● Spatial reasoning dataset excerpts
------------

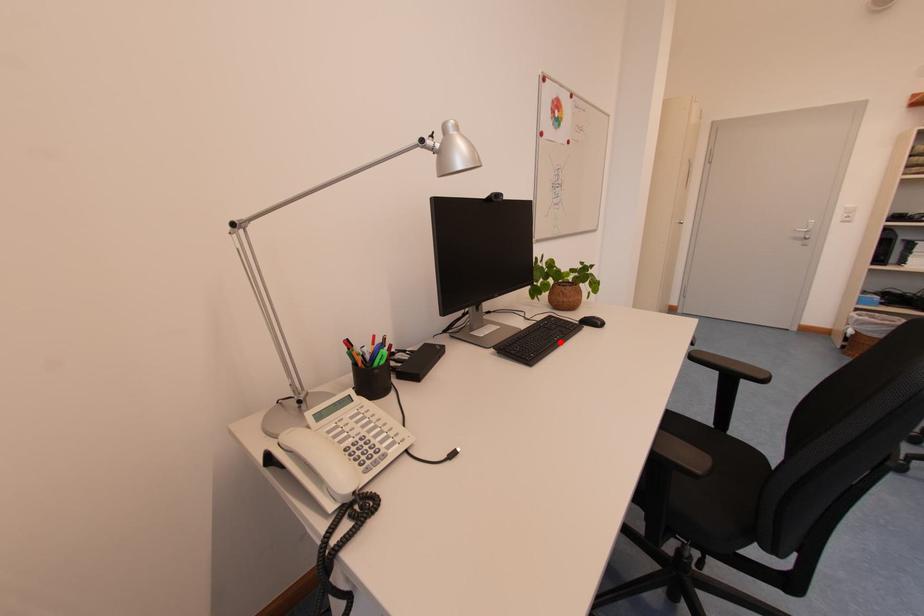
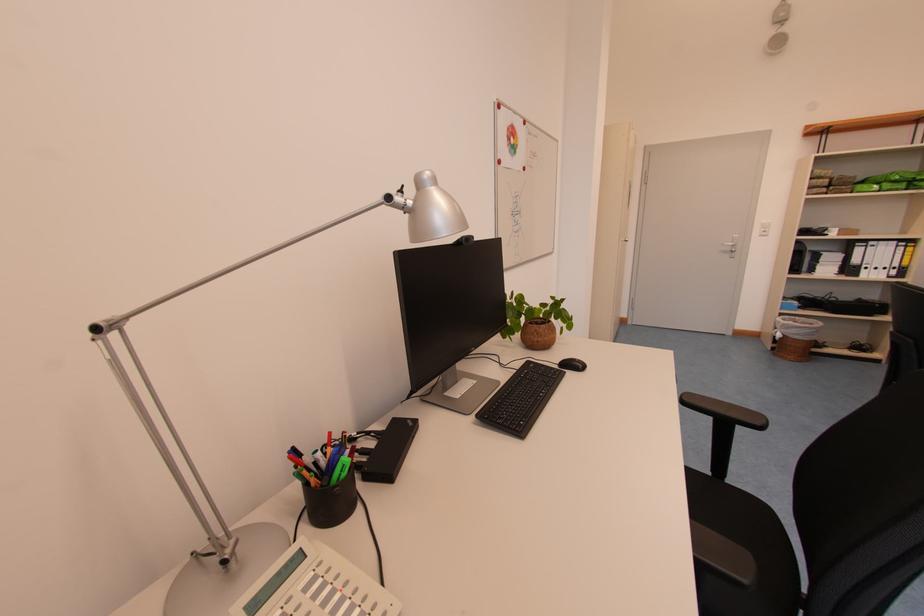
Find the pixel in the second image that matches the highlighted location in the first image.

(546, 398)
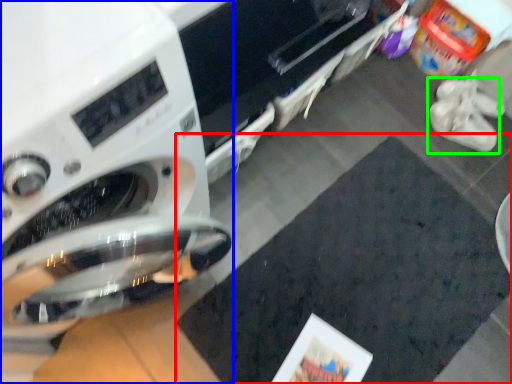
Question: Which object is the farthest from mat (highlighted by a red box)? Choose among these: washing machine (highlighted by a blue box) or footwear (highlighted by a green box).

Choices:
 (A) washing machine
 (B) footwear

Answer: (A)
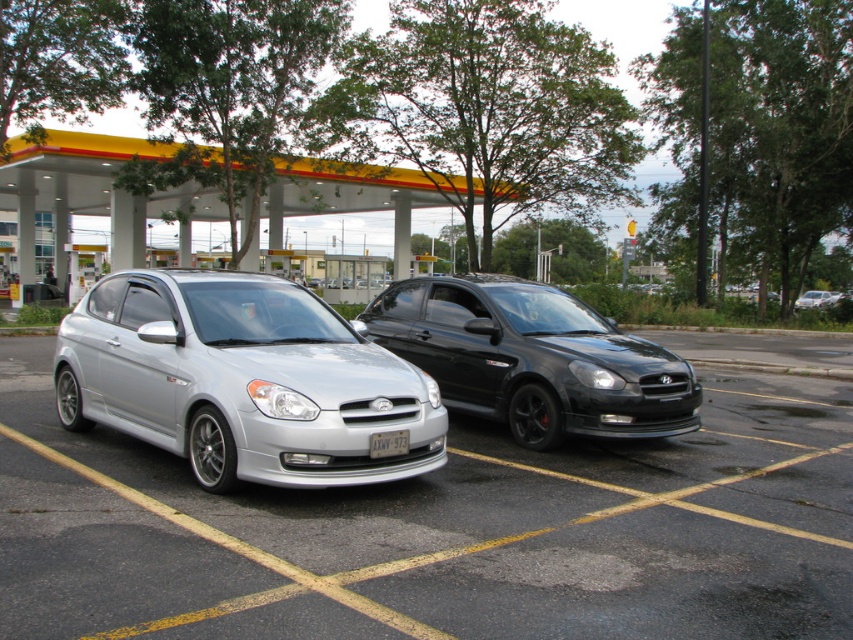
Can you confirm if silver metallic hatchback at center is positioned below glossy black sedan at center?

Yes.

Who is more forward, (x=283, y=440) or (x=622, y=417)?

Point (x=283, y=440) is more forward.

Find the location of a particular element. Image resolution: width=853 pixels, height=640 pixels. silver metallic hatchback at center is located at coordinates (242, 380).

Looking at this image, is white concrete gas station at upper center positioned in front of metallic silver sedan at center?

Yes.

Which is in front, point (22, 172) or point (821, 300)?

Point (22, 172) is more forward.

Locate an element on the screen. white concrete gas station at upper center is located at coordinates (78, 179).

Which is above, glossy black sedan at center or white plastic license plate at center?

glossy black sedan at center is above.

Is glossy black sedan at center positioned at the back of white plastic license plate at center?

Yes, glossy black sedan at center is further from the viewer.

Does point (463, 381) come behind point (370, 454)?

That is True.

I want to click on glossy black sedan at center, so click(x=534, y=358).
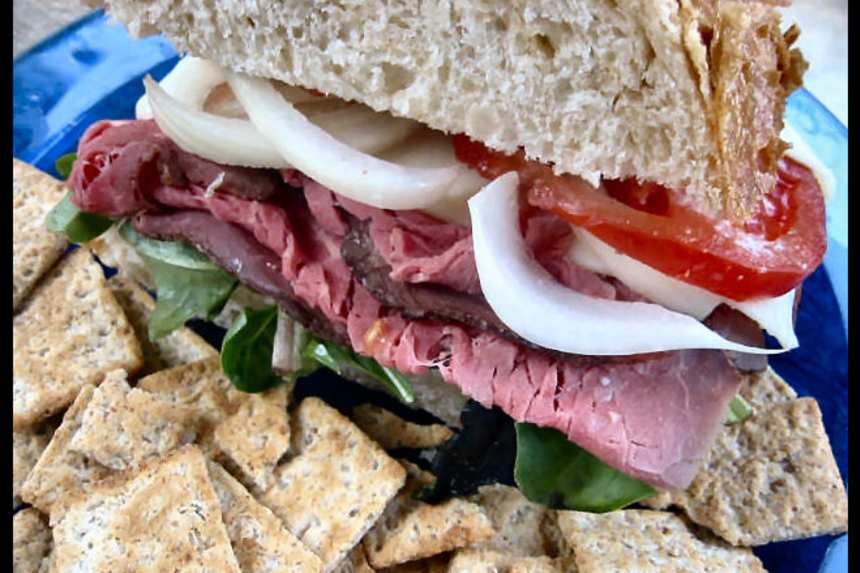
This screenshot has height=573, width=860. I want to click on table, so click(x=821, y=30), click(x=34, y=30).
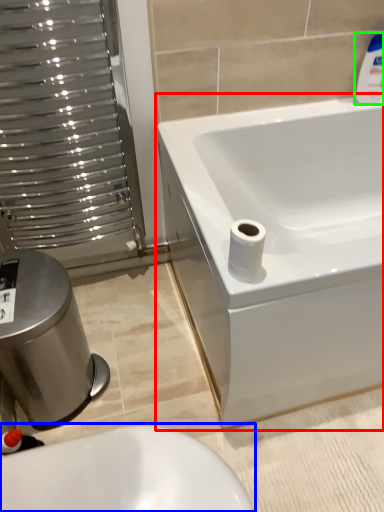
Question: Estimate the real-world distances between objects in this image. Which object is farther from bathtub (highlighted by a red box), toilet (highlighted by a blue box) or cleaning product (highlighted by a green box)?

Choices:
 (A) toilet
 (B) cleaning product

Answer: (A)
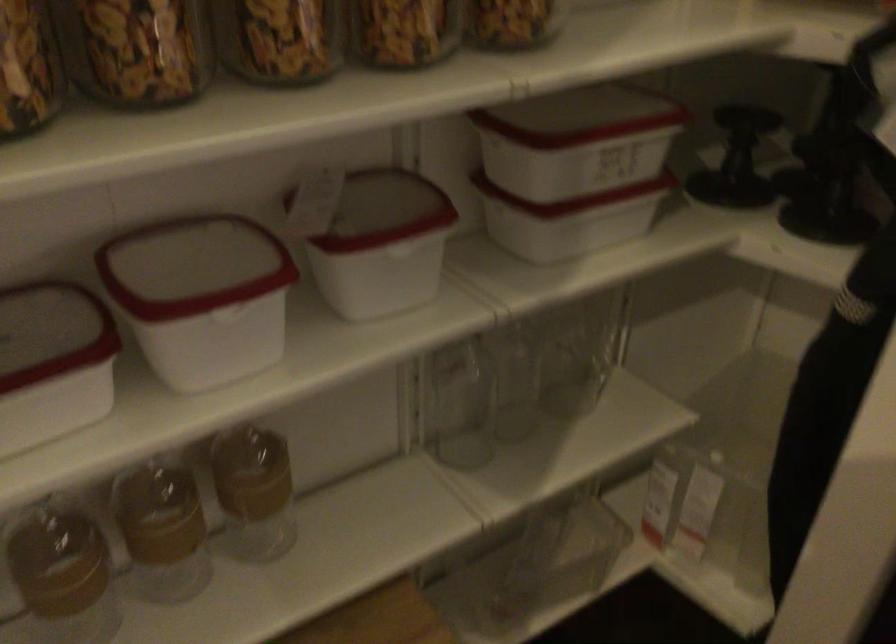
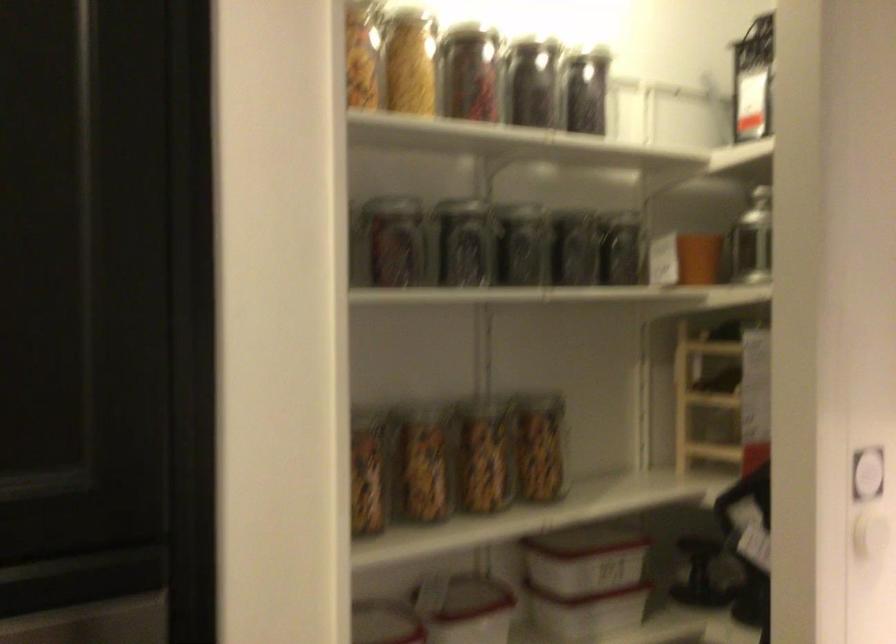
In the second image, find the point that corresponds to the point at 599,223 in the first image.

(607, 614)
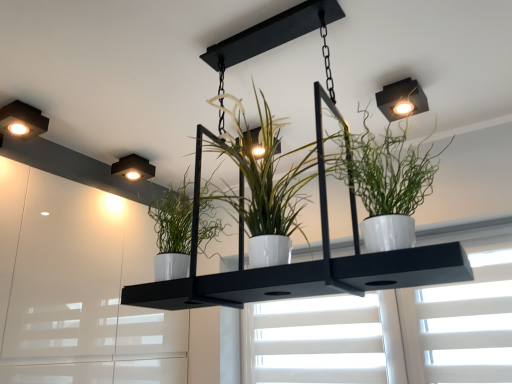
Question: Does white matte window at center have a lesser height compared to matte black square light at upper right?

Choices:
 (A) yes
 (B) no

Answer: (B)

Question: Does white matte window at center have a greater width compared to matte black square light at upper right?

Choices:
 (A) yes
 (B) no

Answer: (B)

Question: From a real-world perspective, is white matte window at center located beneath matte black square light at upper right?

Choices:
 (A) no
 (B) yes

Answer: (B)

Question: Is white matte window at center looking in the opposite direction of matte black square light at upper right?

Choices:
 (A) yes
 (B) no

Answer: (B)

Question: Is matte black square light at upper right a part of white matte window at center?

Choices:
 (A) no
 (B) yes

Answer: (A)

Question: Based on their sizes in the image, would you say white glossy cabinet at left is bigger or smaller than white matte window at center?

Choices:
 (A) small
 (B) big

Answer: (B)

Question: From their relative heights in the image, would you say white glossy cabinet at left is taller or shorter than white matte window at center?

Choices:
 (A) tall
 (B) short

Answer: (A)

Question: Is white glossy cabinet at left spatially inside white matte window at center, or outside of it?

Choices:
 (A) outside
 (B) inside

Answer: (A)

Question: Is point (2, 165) positioned closer to the camera than point (266, 365)?

Choices:
 (A) closer
 (B) farther

Answer: (A)

Question: From a real-world perspective, is white matte window at center above or below matte black square light fixture at upper left, acting as the 2th lamp starting from the top?

Choices:
 (A) above
 (B) below

Answer: (B)

Question: Do you think white matte window at center is within matte black square light fixture at upper left, which is counted as the second lamp, starting from the left, or outside of it?

Choices:
 (A) inside
 (B) outside

Answer: (B)

Question: Looking at the image, does white matte window at center seem bigger or smaller compared to matte black square light fixture at upper left, which appears as the first lamp when viewed from the back?

Choices:
 (A) big
 (B) small

Answer: (A)

Question: From the image's perspective, is white matte window at center located above or below matte black square light fixture at upper left, which appears as the first lamp when viewed from the right?

Choices:
 (A) below
 (B) above

Answer: (A)

Question: From the image's perspective, is white glossy pot at upper right, the 1th houseplant positioned from the right, located above or below white glossy cabinet at left?

Choices:
 (A) above
 (B) below

Answer: (A)

Question: Choose the correct answer: Is white glossy pot at upper right, which ranks as the second houseplant in left-to-right order, inside white glossy cabinet at left or outside it?

Choices:
 (A) inside
 (B) outside

Answer: (B)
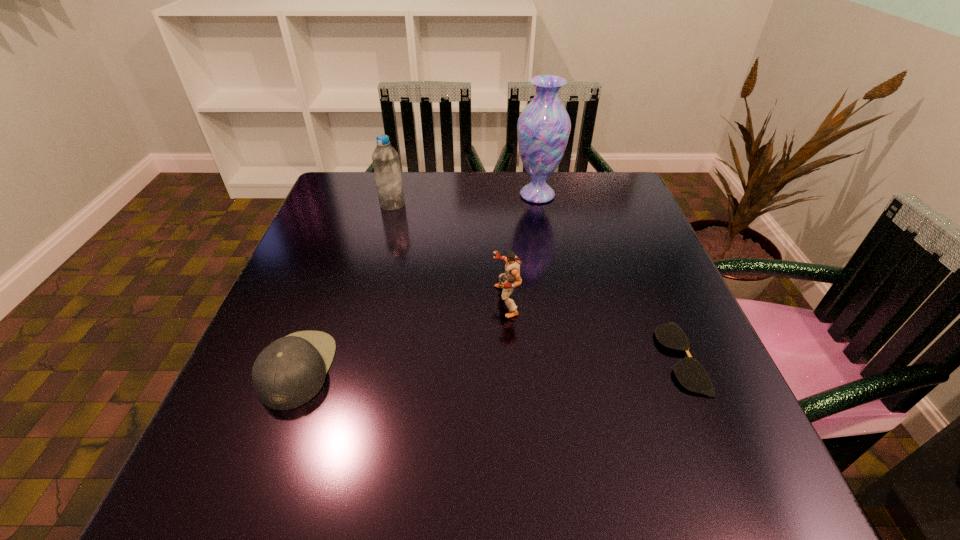
Where is `object that is at the far left corner`? The image size is (960, 540). object that is at the far left corner is located at coordinates (385, 158).

Where is `free space at the far edge of the desktop`? This screenshot has width=960, height=540. free space at the far edge of the desktop is located at coordinates (523, 183).

Image resolution: width=960 pixels, height=540 pixels. I want to click on free space at the near edge of the desktop, so click(407, 462).

The width and height of the screenshot is (960, 540). In order to click on free region at the left edge of the desktop in this screenshot , I will do `click(316, 229)`.

This screenshot has height=540, width=960. I want to click on vacant area at the right edge, so click(x=633, y=319).

Where is `vacant region at the far left corner of the desktop`? The height and width of the screenshot is (540, 960). vacant region at the far left corner of the desktop is located at coordinates (350, 192).

In the image, there is a desktop. Identify the location of vacant space at the far right corner. (593, 177).

The image size is (960, 540). I want to click on vacant space at the near right corner of the desktop, so click(716, 510).

Locate an element on the screen. The width and height of the screenshot is (960, 540). vacant space that is in between the fourth shortest object and the shortest object is located at coordinates (536, 281).

Locate an element on the screen. vacant space that's between the tallest object and the second tallest object is located at coordinates (465, 200).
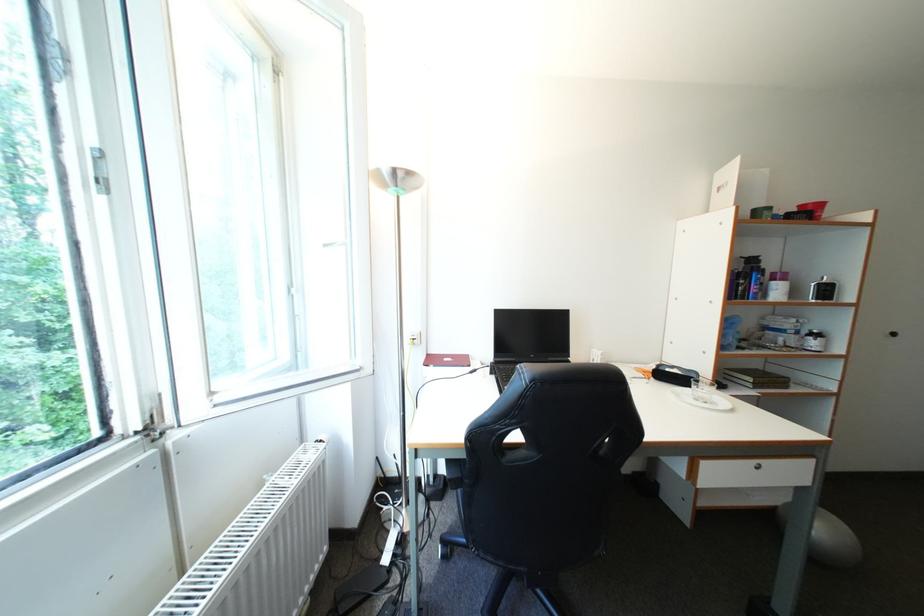
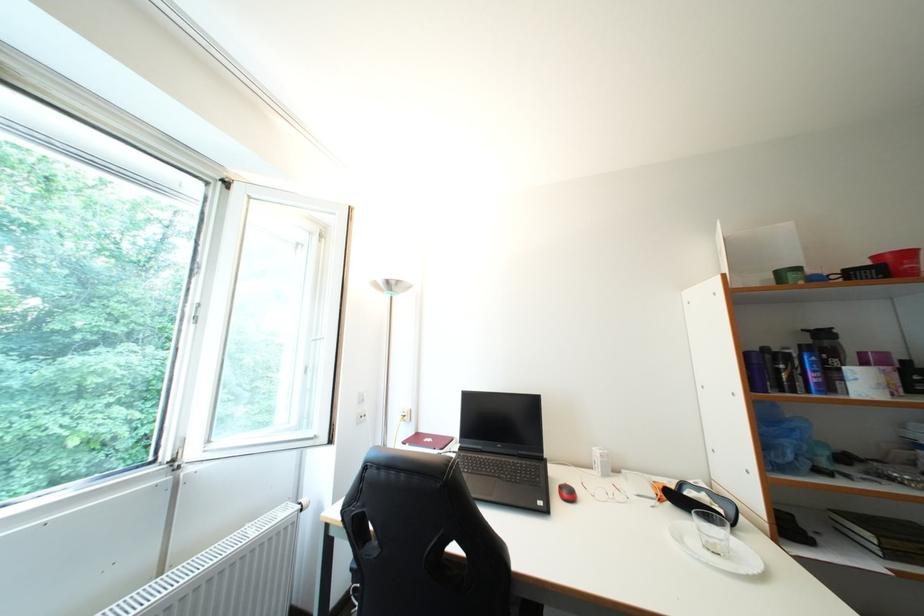
Based on the continuous images, in which direction is the camera rotating?

The camera rotated toward left-up.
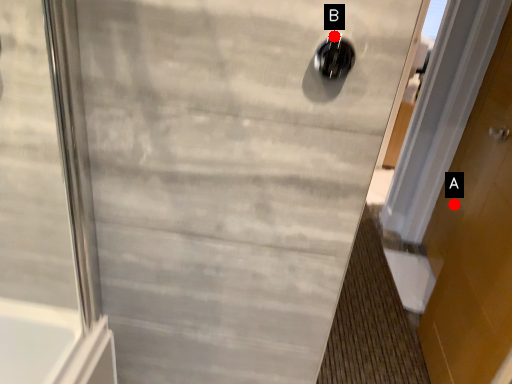
Question: Two points are circled on the image, labeled by A and B beside each circle. Which point is closer to the camera taking this photo?

Choices:
 (A) A is closer
 (B) B is closer

Answer: (B)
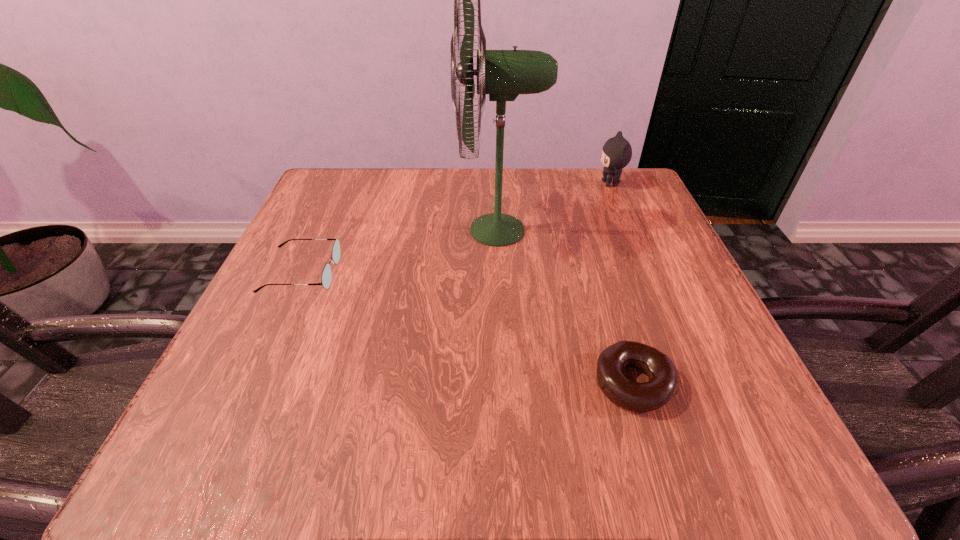
This screenshot has width=960, height=540. I want to click on doughnut present at the right edge, so point(663,384).

Identify the location of object located in the far right corner section of the desktop. Image resolution: width=960 pixels, height=540 pixels. (616, 153).

Locate an element on the screen. object that is at the near right corner is located at coordinates (663, 384).

What are the coordinates of `free spot at the far edge of the desktop` in the screenshot? It's located at (534, 221).

The image size is (960, 540). In the image, there is a desktop. What are the coordinates of `vacant space at the left edge` in the screenshot? It's located at (319, 240).

Locate an element on the screen. blank area at the far left corner is located at coordinates (360, 172).

Where is `free location at the far right corner`? The image size is (960, 540). free location at the far right corner is located at coordinates (593, 170).

Find the location of a particular element. free space at the near right corner of the desktop is located at coordinates (788, 472).

Locate an element on the screen. The image size is (960, 540). free point between the third object from right to left and the kitten is located at coordinates (554, 207).

Find the location of `vacant area that lies between the third object from left to right and the leftmost object`. vacant area that lies between the third object from left to right and the leftmost object is located at coordinates (468, 328).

------------

Rewrite all the records above, substituting "dark blue sedan" for every occurrence of "glossy black sedan", leaving everything else the same and omitting the pictures.

Find the pixel in the second image that matches the highlighted location in the first image.

(546, 398)
Question: Which object is the farthest from mat (highlighted by a red box)? Choose among these: washing machine (highlighted by a blue box) or footwear (highlighted by a green box).

Choices:
 (A) washing machine
 (B) footwear

Answer: (A)
Can you confirm if silver metallic hatchback at center is positioned below dark blue sedan at center?

Yes.

Who is more forward, (x=283, y=440) or (x=622, y=417)?

Point (x=283, y=440) is more forward.

Find the location of a particular element. Image resolution: width=853 pixels, height=640 pixels. silver metallic hatchback at center is located at coordinates (242, 380).

Looking at this image, is white concrete gas station at upper center positioned in front of metallic silver sedan at center?

Yes.

Which is in front, point (22, 172) or point (821, 300)?

Point (22, 172) is more forward.

Locate an element on the screen. white concrete gas station at upper center is located at coordinates (78, 179).

Which is above, dark blue sedan at center or white plastic license plate at center?

dark blue sedan at center is above.

Is dark blue sedan at center positioned at the back of white plastic license plate at center?

Yes, dark blue sedan at center is further from the viewer.

Does point (463, 381) come behind point (370, 454)?

That is True.

I want to click on dark blue sedan at center, so click(x=534, y=358).
This screenshot has height=573, width=860. I want to click on table, so click(x=821, y=30), click(x=34, y=30).
Question: Estimate the real-world distances between objects in this image. Which object is farther from bathtub (highlighted by a red box), toilet (highlighted by a blue box) or cleaning product (highlighted by a green box)?

Choices:
 (A) toilet
 (B) cleaning product

Answer: (A)
In the second image, find the point that corresponds to the point at 599,223 in the first image.

(607, 614)
Question: Does white matte window at center have a lesser height compared to matte black square light at upper right?

Choices:
 (A) yes
 (B) no

Answer: (B)

Question: Does white matte window at center have a greater width compared to matte black square light at upper right?

Choices:
 (A) yes
 (B) no

Answer: (B)

Question: From a real-world perspective, is white matte window at center located beneath matte black square light at upper right?

Choices:
 (A) no
 (B) yes

Answer: (B)

Question: Is white matte window at center looking in the opposite direction of matte black square light at upper right?

Choices:
 (A) yes
 (B) no

Answer: (B)

Question: Is matte black square light at upper right a part of white matte window at center?

Choices:
 (A) no
 (B) yes

Answer: (A)

Question: Based on their sizes in the image, would you say white glossy cabinet at left is bigger or smaller than white matte window at center?

Choices:
 (A) small
 (B) big

Answer: (B)

Question: From their relative heights in the image, would you say white glossy cabinet at left is taller or shorter than white matte window at center?

Choices:
 (A) tall
 (B) short

Answer: (A)

Question: Is white glossy cabinet at left spatially inside white matte window at center, or outside of it?

Choices:
 (A) outside
 (B) inside

Answer: (A)

Question: Is point (2, 165) positioned closer to the camera than point (266, 365)?

Choices:
 (A) closer
 (B) farther

Answer: (A)

Question: From a real-world perspective, is white matte window at center above or below matte black square light fixture at upper left, acting as the 2th lamp starting from the top?

Choices:
 (A) above
 (B) below

Answer: (B)

Question: Do you think white matte window at center is within matte black square light fixture at upper left, which is counted as the second lamp, starting from the left, or outside of it?

Choices:
 (A) inside
 (B) outside

Answer: (B)

Question: Looking at the image, does white matte window at center seem bigger or smaller compared to matte black square light fixture at upper left, which appears as the first lamp when viewed from the back?

Choices:
 (A) big
 (B) small

Answer: (A)

Question: From the image's perspective, is white matte window at center located above or below matte black square light fixture at upper left, which appears as the first lamp when viewed from the right?

Choices:
 (A) below
 (B) above

Answer: (A)

Question: From the image's perspective, is white glossy pot at upper right, the 1th houseplant positioned from the right, located above or below white glossy cabinet at left?

Choices:
 (A) above
 (B) below

Answer: (A)

Question: Choose the correct answer: Is white glossy pot at upper right, which ranks as the second houseplant in left-to-right order, inside white glossy cabinet at left or outside it?

Choices:
 (A) inside
 (B) outside

Answer: (B)
Where is `object that is at the far left corner`? The image size is (960, 540). object that is at the far left corner is located at coordinates (385, 158).

Where is `free space at the far edge of the desktop`? This screenshot has width=960, height=540. free space at the far edge of the desktop is located at coordinates (523, 183).

Image resolution: width=960 pixels, height=540 pixels. I want to click on free space at the near edge of the desktop, so click(407, 462).

The width and height of the screenshot is (960, 540). In order to click on free region at the left edge of the desktop in this screenshot , I will do `click(316, 229)`.

This screenshot has height=540, width=960. I want to click on vacant area at the right edge, so click(x=633, y=319).

Where is `vacant region at the far left corner of the desktop`? The height and width of the screenshot is (540, 960). vacant region at the far left corner of the desktop is located at coordinates (350, 192).

In the image, there is a desktop. Identify the location of vacant space at the far right corner. (593, 177).

The image size is (960, 540). I want to click on vacant space at the near right corner of the desktop, so click(716, 510).

Locate an element on the screen. The width and height of the screenshot is (960, 540). vacant space that is in between the fourth shortest object and the shortest object is located at coordinates (536, 281).

Locate an element on the screen. vacant space that's between the tallest object and the second tallest object is located at coordinates (465, 200).
Based on the continuous images, in which direction is the camera rotating?

The camera rotated toward left-up.
Question: Two points are circled on the image, labeled by A and B beside each circle. Which point is closer to the camera taking this photo?

Choices:
 (A) A is closer
 (B) B is closer

Answer: (B)
This screenshot has width=960, height=540. I want to click on doughnut present at the right edge, so point(663,384).

Identify the location of object located in the far right corner section of the desktop. Image resolution: width=960 pixels, height=540 pixels. (616, 153).

Locate an element on the screen. object that is at the near right corner is located at coordinates (663, 384).

What are the coordinates of `free spot at the far edge of the desktop` in the screenshot? It's located at (534, 221).

The image size is (960, 540). In the image, there is a desktop. What are the coordinates of `vacant space at the left edge` in the screenshot? It's located at (319, 240).

Locate an element on the screen. blank area at the far left corner is located at coordinates (360, 172).

Where is `free location at the far right corner`? The image size is (960, 540). free location at the far right corner is located at coordinates (593, 170).

Find the location of a particular element. free space at the near right corner of the desktop is located at coordinates (788, 472).

Locate an element on the screen. The image size is (960, 540). free point between the third object from right to left and the kitten is located at coordinates (554, 207).

Find the location of `vacant area that lies between the third object from left to right and the leftmost object`. vacant area that lies between the third object from left to right and the leftmost object is located at coordinates (468, 328).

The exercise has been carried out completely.